RECORDS TO PROCESS >>
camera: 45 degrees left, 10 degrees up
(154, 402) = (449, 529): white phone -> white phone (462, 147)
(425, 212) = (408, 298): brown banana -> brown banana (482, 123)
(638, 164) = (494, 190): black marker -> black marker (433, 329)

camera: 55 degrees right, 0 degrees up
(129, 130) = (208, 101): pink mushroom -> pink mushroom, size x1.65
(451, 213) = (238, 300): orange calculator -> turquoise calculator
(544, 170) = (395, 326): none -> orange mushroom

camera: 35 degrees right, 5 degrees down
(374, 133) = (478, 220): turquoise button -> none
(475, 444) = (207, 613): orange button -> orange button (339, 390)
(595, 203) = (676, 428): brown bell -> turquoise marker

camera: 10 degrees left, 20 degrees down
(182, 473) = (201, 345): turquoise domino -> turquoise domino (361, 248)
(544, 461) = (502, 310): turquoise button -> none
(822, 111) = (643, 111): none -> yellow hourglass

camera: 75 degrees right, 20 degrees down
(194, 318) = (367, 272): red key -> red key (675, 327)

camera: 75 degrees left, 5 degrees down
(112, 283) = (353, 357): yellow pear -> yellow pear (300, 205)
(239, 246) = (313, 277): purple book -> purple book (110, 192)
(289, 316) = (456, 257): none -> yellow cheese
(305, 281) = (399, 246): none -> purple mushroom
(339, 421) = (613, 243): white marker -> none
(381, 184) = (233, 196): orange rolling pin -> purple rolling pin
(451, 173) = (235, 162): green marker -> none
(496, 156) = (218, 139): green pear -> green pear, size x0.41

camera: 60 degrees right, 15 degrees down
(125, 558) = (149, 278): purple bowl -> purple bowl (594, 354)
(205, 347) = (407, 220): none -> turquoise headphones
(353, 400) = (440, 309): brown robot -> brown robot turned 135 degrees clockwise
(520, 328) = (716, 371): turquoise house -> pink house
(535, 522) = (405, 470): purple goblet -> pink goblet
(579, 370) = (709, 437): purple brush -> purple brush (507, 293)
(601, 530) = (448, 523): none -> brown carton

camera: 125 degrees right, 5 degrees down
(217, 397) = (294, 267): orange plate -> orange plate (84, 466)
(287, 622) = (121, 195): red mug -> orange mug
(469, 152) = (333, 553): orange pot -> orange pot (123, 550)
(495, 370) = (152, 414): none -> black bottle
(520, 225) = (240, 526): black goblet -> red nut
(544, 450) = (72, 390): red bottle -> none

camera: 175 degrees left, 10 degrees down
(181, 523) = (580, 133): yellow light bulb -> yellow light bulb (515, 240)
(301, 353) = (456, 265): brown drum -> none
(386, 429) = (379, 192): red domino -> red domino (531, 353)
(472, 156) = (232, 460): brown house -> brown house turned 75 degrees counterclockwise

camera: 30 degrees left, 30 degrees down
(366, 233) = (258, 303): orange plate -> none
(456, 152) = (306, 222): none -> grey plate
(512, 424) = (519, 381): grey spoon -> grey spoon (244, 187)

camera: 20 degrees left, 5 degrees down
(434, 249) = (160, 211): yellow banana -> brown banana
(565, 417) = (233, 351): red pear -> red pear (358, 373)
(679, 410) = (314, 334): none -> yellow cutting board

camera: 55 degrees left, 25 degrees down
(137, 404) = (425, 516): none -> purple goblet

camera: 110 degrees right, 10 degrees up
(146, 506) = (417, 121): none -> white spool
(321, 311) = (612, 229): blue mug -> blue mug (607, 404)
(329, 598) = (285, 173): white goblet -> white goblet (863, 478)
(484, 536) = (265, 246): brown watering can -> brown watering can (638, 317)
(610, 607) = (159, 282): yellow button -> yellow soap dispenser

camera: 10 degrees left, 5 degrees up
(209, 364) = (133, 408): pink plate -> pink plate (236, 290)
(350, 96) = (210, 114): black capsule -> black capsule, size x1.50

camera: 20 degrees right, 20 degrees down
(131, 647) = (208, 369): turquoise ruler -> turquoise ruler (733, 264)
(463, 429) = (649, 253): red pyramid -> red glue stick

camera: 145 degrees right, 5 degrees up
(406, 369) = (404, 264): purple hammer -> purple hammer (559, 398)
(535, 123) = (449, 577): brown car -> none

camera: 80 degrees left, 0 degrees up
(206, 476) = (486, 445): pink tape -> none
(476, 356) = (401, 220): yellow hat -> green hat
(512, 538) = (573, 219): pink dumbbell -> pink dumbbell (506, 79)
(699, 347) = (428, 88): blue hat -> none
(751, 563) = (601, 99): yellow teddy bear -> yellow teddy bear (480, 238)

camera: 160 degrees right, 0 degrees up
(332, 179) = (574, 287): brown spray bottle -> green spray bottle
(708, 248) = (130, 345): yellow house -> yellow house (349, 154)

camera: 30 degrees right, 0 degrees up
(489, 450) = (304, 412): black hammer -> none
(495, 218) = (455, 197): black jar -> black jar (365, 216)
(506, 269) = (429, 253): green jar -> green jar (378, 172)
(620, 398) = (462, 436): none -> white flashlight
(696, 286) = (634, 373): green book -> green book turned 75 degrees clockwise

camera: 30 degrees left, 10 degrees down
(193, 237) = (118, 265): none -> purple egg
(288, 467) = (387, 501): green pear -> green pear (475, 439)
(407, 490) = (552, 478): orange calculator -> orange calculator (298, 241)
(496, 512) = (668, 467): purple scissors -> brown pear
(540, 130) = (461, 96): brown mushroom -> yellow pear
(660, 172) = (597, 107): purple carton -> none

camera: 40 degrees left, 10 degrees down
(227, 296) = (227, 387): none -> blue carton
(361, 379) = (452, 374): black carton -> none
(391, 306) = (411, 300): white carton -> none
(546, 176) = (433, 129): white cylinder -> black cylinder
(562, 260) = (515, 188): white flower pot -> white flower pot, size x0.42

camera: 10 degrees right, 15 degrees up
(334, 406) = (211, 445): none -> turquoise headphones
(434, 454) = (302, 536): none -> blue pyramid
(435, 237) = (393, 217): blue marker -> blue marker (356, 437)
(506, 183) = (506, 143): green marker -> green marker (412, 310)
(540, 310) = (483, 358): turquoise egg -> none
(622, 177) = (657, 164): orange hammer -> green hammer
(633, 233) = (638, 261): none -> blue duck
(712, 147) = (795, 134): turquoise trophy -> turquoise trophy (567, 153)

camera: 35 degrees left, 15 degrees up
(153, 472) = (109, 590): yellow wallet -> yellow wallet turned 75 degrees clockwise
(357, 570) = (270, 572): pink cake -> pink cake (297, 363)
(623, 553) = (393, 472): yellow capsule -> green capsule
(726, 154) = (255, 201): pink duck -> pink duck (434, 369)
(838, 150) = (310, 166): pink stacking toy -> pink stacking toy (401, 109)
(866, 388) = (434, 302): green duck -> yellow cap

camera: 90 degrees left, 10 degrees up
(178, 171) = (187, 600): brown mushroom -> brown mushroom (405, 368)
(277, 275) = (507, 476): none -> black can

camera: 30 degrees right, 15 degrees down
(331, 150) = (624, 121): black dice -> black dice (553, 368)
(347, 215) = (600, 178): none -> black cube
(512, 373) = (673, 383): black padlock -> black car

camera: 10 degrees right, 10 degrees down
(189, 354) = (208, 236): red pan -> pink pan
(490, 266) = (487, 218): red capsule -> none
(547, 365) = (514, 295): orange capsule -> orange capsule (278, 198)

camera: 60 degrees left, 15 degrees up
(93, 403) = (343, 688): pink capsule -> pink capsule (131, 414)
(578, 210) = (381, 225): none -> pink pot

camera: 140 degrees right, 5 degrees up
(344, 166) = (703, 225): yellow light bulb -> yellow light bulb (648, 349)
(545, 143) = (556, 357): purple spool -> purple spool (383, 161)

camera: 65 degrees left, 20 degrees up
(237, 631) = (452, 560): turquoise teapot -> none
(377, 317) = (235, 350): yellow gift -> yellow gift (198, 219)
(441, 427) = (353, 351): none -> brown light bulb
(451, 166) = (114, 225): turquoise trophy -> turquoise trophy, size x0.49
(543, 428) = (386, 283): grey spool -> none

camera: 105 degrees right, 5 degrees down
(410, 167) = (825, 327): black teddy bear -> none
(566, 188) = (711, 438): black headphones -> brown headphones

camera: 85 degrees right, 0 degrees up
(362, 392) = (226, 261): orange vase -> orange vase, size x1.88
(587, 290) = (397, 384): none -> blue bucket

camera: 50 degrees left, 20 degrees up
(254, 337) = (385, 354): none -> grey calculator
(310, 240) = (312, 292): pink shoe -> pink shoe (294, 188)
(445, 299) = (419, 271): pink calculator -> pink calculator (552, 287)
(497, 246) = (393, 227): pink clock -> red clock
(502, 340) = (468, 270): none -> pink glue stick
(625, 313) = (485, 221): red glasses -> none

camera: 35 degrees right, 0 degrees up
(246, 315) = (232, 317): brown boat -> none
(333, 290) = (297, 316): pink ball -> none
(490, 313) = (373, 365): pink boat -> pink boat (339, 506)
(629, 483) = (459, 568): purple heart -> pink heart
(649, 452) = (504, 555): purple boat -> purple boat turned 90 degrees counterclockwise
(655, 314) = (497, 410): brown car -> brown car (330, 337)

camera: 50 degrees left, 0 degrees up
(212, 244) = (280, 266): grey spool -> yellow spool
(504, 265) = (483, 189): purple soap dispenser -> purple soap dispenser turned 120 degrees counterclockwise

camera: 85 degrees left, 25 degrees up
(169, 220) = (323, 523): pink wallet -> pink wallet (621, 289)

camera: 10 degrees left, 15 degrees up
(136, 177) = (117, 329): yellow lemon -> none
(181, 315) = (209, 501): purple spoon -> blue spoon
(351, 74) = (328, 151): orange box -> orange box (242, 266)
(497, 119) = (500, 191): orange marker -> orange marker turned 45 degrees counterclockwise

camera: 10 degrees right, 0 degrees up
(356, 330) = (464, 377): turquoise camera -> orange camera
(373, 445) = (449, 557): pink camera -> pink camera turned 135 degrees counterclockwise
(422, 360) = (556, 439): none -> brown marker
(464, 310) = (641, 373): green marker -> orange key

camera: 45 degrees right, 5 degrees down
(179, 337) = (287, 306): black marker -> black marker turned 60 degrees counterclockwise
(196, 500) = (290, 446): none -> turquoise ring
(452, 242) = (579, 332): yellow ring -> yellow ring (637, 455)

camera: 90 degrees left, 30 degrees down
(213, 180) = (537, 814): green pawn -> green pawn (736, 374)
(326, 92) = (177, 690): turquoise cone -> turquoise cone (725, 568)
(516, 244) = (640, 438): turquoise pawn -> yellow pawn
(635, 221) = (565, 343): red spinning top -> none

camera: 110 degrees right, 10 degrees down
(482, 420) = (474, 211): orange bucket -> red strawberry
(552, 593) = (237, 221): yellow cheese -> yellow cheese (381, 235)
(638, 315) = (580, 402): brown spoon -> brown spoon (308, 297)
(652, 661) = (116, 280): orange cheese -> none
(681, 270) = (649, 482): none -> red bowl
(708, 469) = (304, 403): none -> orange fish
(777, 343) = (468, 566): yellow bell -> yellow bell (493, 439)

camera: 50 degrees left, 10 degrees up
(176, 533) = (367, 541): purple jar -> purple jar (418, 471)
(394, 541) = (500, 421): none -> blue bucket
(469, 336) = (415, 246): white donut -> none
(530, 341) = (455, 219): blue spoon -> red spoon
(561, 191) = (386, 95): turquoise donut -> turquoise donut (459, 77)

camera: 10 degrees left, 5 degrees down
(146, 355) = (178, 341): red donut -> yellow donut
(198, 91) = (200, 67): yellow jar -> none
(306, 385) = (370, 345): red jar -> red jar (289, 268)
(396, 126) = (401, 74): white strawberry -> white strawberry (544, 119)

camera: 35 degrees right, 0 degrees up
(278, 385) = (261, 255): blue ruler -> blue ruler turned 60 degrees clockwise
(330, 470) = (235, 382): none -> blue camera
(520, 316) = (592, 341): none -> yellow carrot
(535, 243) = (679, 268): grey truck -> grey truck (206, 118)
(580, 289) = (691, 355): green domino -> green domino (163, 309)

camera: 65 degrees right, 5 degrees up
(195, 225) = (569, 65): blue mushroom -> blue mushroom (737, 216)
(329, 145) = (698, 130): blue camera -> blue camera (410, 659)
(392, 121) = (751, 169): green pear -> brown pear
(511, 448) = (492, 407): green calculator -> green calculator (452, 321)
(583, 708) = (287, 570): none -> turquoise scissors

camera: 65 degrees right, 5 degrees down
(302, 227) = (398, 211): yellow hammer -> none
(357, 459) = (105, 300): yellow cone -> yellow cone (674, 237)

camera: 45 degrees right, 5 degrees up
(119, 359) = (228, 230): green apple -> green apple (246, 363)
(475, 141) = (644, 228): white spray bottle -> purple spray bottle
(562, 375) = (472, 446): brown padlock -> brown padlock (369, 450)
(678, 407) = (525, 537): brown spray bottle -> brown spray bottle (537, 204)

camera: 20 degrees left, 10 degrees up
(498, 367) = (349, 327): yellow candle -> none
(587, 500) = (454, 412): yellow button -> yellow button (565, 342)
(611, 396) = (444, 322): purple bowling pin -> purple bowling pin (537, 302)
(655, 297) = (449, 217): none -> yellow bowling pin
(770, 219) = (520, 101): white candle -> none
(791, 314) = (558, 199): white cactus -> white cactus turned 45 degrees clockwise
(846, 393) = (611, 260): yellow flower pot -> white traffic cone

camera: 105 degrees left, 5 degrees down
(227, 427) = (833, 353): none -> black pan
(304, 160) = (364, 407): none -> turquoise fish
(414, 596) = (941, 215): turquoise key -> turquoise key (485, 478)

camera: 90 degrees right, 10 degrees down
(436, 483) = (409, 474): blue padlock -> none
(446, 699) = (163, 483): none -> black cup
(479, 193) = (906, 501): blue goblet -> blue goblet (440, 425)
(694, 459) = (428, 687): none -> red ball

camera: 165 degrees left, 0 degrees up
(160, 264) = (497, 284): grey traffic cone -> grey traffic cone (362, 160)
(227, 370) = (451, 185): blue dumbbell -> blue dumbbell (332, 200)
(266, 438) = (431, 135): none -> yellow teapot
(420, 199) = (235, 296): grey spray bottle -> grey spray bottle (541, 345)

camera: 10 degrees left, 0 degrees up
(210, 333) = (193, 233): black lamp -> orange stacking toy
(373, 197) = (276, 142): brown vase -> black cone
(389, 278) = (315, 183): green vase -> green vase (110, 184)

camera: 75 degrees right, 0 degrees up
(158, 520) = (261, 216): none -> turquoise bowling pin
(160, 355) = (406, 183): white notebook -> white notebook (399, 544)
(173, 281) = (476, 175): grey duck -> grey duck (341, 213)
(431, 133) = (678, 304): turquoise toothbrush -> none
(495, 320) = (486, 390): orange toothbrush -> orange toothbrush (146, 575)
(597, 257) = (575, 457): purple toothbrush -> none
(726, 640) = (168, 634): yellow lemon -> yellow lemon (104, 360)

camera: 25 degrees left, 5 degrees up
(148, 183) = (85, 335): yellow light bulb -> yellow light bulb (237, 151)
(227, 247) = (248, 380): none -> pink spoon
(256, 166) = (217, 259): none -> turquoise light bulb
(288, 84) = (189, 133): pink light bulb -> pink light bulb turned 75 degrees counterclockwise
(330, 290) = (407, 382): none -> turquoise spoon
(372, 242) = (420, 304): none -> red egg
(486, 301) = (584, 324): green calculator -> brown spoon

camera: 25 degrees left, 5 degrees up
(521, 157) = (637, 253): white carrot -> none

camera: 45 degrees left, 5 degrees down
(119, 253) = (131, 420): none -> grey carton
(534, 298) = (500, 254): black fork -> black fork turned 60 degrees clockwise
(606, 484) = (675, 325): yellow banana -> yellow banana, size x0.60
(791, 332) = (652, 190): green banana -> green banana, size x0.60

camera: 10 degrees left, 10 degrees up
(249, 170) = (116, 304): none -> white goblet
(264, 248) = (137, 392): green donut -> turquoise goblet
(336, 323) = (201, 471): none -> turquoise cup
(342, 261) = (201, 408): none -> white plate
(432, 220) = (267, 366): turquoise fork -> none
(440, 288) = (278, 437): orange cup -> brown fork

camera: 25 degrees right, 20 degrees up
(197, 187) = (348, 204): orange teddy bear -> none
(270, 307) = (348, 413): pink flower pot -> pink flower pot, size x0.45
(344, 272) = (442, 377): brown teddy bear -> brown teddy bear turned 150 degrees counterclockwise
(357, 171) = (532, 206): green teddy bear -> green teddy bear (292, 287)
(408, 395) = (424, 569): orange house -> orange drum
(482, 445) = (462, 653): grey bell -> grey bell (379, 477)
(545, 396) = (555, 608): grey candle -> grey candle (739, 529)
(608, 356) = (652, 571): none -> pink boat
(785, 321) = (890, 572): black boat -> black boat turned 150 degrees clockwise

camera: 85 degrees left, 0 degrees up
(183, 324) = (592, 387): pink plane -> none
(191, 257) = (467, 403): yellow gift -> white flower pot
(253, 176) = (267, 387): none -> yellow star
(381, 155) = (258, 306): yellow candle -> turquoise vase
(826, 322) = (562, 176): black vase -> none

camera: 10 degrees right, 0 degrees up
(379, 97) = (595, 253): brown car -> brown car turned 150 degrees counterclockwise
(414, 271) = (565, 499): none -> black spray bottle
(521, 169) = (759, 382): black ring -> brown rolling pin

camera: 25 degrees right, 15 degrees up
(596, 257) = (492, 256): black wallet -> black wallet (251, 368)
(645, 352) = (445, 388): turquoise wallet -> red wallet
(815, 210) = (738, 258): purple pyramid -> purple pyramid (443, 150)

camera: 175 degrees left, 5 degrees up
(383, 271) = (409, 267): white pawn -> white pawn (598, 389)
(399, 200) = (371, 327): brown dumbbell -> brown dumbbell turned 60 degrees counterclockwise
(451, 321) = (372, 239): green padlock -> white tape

EXERCISE REQUIREMENTS >> Please output an exact copy of the lines above, from the opening line of the data down to the line that contains "camera: 175 degrees left, 10 degrees down".

RESULT OF THIS TASK >>
camera: 45 degrees left, 10 degrees up
(154, 402) = (449, 529): white phone -> white phone (462, 147)
(425, 212) = (408, 298): brown banana -> brown banana (482, 123)
(638, 164) = (494, 190): black marker -> black marker (433, 329)

camera: 55 degrees right, 0 degrees up
(129, 130) = (208, 101): pink mushroom -> pink mushroom, size x1.65
(451, 213) = (238, 300): orange calculator -> turquoise calculator
(544, 170) = (395, 326): none -> orange mushroom

camera: 35 degrees right, 5 degrees down
(374, 133) = (478, 220): turquoise button -> none
(475, 444) = (207, 613): orange button -> orange button (339, 390)
(595, 203) = (676, 428): brown bell -> turquoise marker

camera: 10 degrees left, 20 degrees down
(182, 473) = (201, 345): turquoise domino -> turquoise domino (361, 248)
(544, 461) = (502, 310): turquoise button -> none
(822, 111) = (643, 111): none -> yellow hourglass

camera: 75 degrees right, 20 degrees down
(194, 318) = (367, 272): red key -> red key (675, 327)

camera: 75 degrees left, 5 degrees down
(112, 283) = (353, 357): yellow pear -> yellow pear (300, 205)
(239, 246) = (313, 277): purple book -> purple book (110, 192)
(289, 316) = (456, 257): none -> yellow cheese
(305, 281) = (399, 246): none -> purple mushroom
(339, 421) = (613, 243): white marker -> none
(381, 184) = (233, 196): orange rolling pin -> purple rolling pin
(451, 173) = (235, 162): green marker -> none
(496, 156) = (218, 139): green pear -> green pear, size x0.41

camera: 60 degrees right, 15 degrees down
(125, 558) = (149, 278): purple bowl -> purple bowl (594, 354)
(205, 347) = (407, 220): none -> turquoise headphones
(353, 400) = (440, 309): brown robot -> brown robot turned 135 degrees clockwise
(520, 328) = (716, 371): turquoise house -> pink house
(535, 522) = (405, 470): purple goblet -> pink goblet
(579, 370) = (709, 437): purple brush -> purple brush (507, 293)
(601, 530) = (448, 523): none -> brown carton

camera: 125 degrees right, 5 degrees down
(217, 397) = (294, 267): orange plate -> orange plate (84, 466)
(287, 622) = (121, 195): red mug -> orange mug
(469, 152) = (333, 553): orange pot -> orange pot (123, 550)
(495, 370) = (152, 414): none -> black bottle
(520, 225) = (240, 526): black goblet -> red nut
(544, 450) = (72, 390): red bottle -> none

camera: 175 degrees left, 10 degrees down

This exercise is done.